● **Exercise instructions**: Copy out, exactly and with nothing else, the stretch of lines that starts at the line containing "C6: 1.5nF (FILT, GND) -> 1.5nF (STG, VN)" and finishes at the end of the data.

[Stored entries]
►
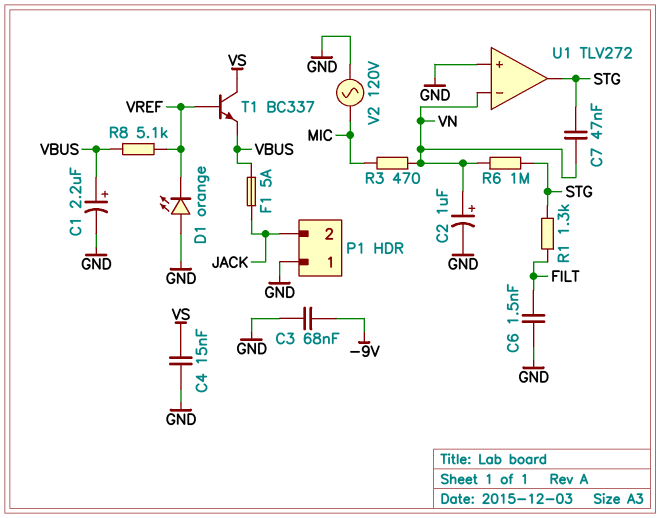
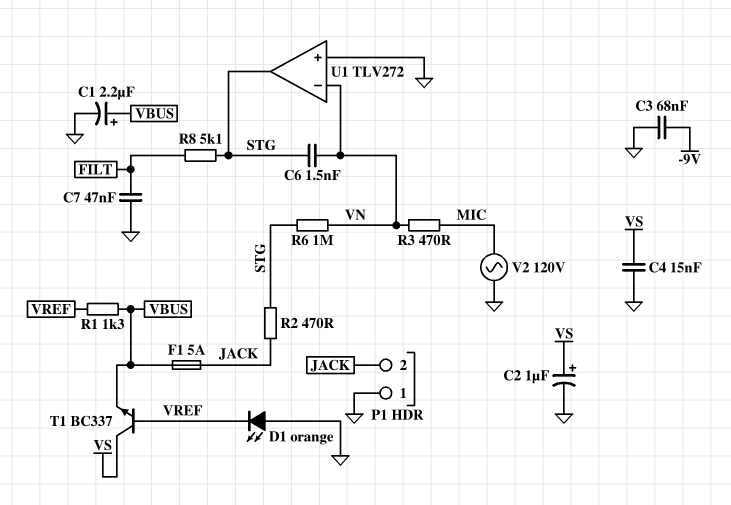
C2: 1uF (plus VN, minus GND) -> 1uF (plus VS, minus GND)
C6: 1.5nF (FILT, GND) -> 1.5nF (STG, VN)
C7: 47nF (STG, VN) -> 47nF (FILT, GND)
R1: 1.3k (FILT, STG) -> 1.3k (VBUS, VREF)
R2: none -> 470 (JACK, STG)
R8: 5.1k (VBUS, VREF) -> 5.1k (FILT, STG)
◄
● **Solved problem**:
C6: 1.5nF (FILT, GND) -> 1.5nF (STG, VN)
C7: 47nF (STG, VN) -> 47nF (FILT, GND)
R1: 1.3k (FILT, STG) -> 1.3k (VBUS, VREF)
R2: none -> 470 (JACK, STG)
R8: 5.1k (VBUS, VREF) -> 5.1k (FILT, STG)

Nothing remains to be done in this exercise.